Work to complete - Check each line of the entries below for the string "semicircle"; copy every line where it appears.

Records for this exercise -

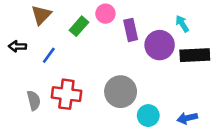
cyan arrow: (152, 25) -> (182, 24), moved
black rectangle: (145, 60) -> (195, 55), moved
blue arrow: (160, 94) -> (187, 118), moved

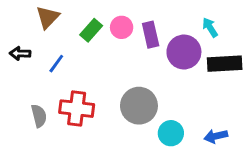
pink circle: (105, 14) -> (122, 27), moved

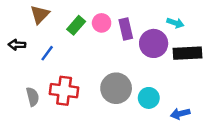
cyan arrow: (210, 27) -> (175, 23), turned 140
cyan circle: (171, 133) -> (149, 98), moved

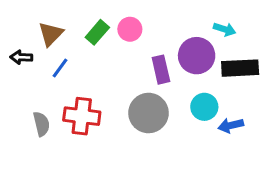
brown triangle: (40, 14) -> (51, 34), moved
purple rectangle: (126, 29) -> (161, 70), moved
cyan circle: (149, 98) -> (204, 107), moved
blue arrow: (180, 114) -> (231, 125), moved

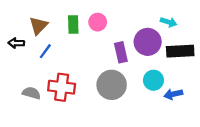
green rectangle: (97, 32) -> (73, 24), turned -42
gray semicircle: (41, 124) -> (31, 93), turned -60

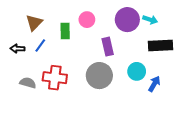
green rectangle: (73, 24) -> (65, 31), moved
purple circle: (148, 42) -> (127, 20), moved
black arrow: (16, 43) -> (17, 49), moved
blue arrow: (173, 94) -> (154, 84), turned 133

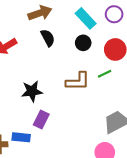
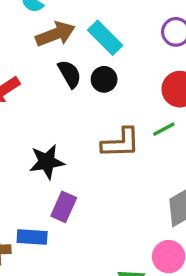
cyan rectangle: (86, 18) -> (105, 38), moved
black circle: (83, 43) -> (104, 79), moved

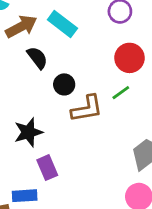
black circle: (104, 79) -> (64, 84), moved
purple rectangle: (64, 207) -> (47, 168), turned -40

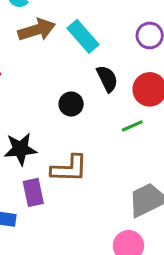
black semicircle: (37, 58) -> (107, 79), moved
brown L-shape: (87, 109) -> (69, 169), moved

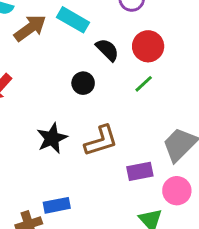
purple rectangle: (33, 192) -> (140, 171), moved, turned -70

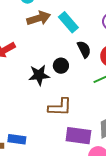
black star: (52, 138) -> (39, 75), moved
purple rectangle: (140, 171) -> (78, 136), size x1.4

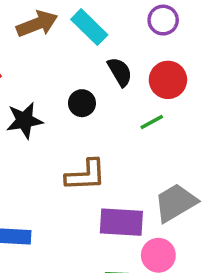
black star: (39, 75) -> (24, 120), moved

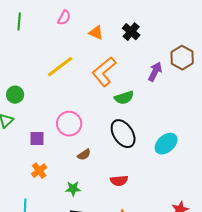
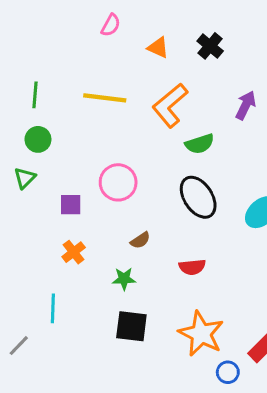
green line: (19, 22) -> (35, 95), moved
yellow line: (60, 67) -> (105, 98), turned 44
brown semicircle: (84, 155) -> (140, 240), moved

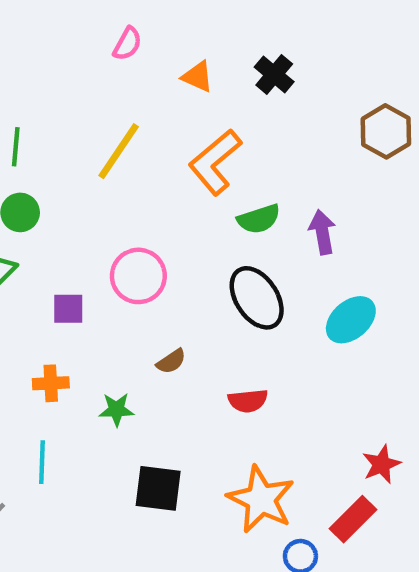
yellow line: (105, 98) -> (119, 151), turned -63
purple arrow: (246, 105) -> (322, 232), moved, turned -36
orange cross: (74, 252) -> (51, 383), moved, turned 35
green star: (124, 279) -> (116, 410), moved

Exercise response -
gray semicircle: (41, 124) -> (31, 93), turned -60
black semicircle: (37, 58) -> (107, 79), moved
brown semicircle: (84, 155) -> (140, 240), moved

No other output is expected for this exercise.